* _Action item_
Your task is to transcribe each record exactly and to omit every image.

Records drawn from a dataset
------

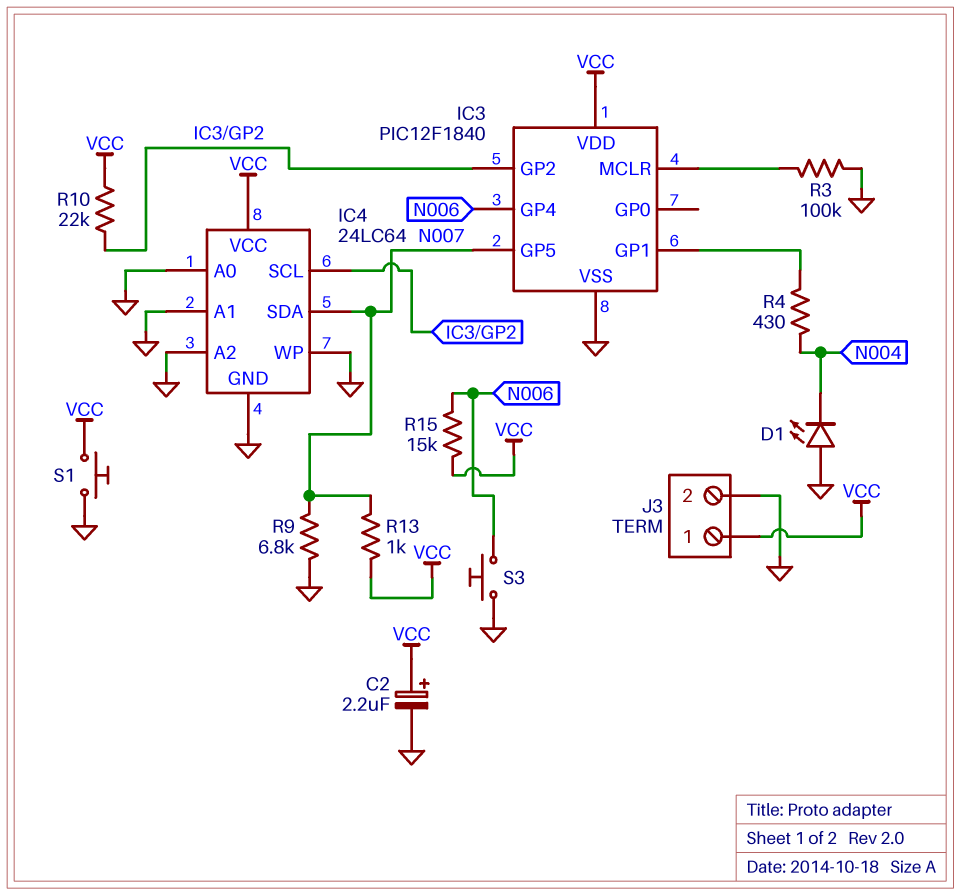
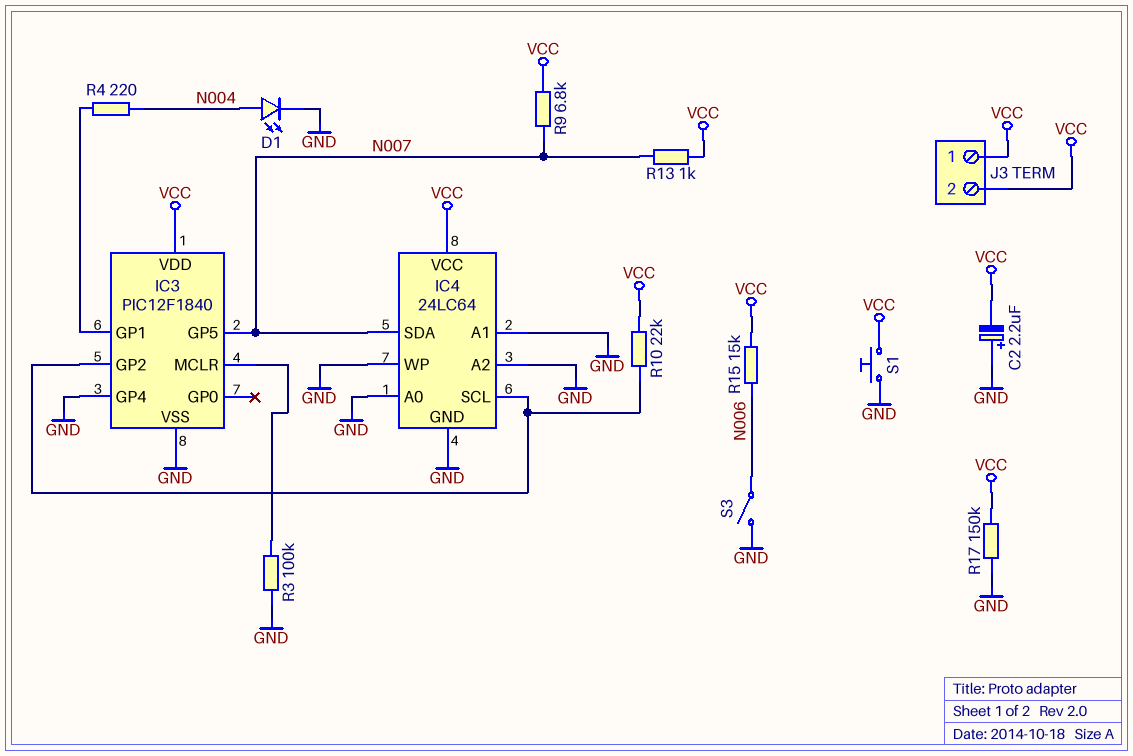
C2: 2.2uF (plus VCC, minus GND) -> 2.2uF (plus GND, minus VCC)
D1: LED (A GND, K N004) -> LED (A N004, K GND)
IC3 pin GP4: N006 -> GND
J3 pin 2: GND -> VCC
R4: 430 (IC3/GP1, N004) -> 220 (IC3/GP1, N004)
R9: 6.8k (GND, N007) -> 6.8k (N007, VCC)
R17: none -> 150k (GND, VCC)
S3: button (GND, N006) -> switch (GND, N006)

------

* _Answer space_
C2: 2.2uF (plus VCC, minus GND) -> 2.2uF (plus GND, minus VCC)
D1: LED (A GND, K N004) -> LED (A N004, K GND)
IC3 pin GP4: N006 -> GND
J3 pin 2: GND -> VCC
R4: 430 (IC3/GP1, N004) -> 220 (IC3/GP1, N004)
R9: 6.8k (GND, N007) -> 6.8k (N007, VCC)
R17: none -> 150k (GND, VCC)
S3: button (GND, N006) -> switch (GND, N006)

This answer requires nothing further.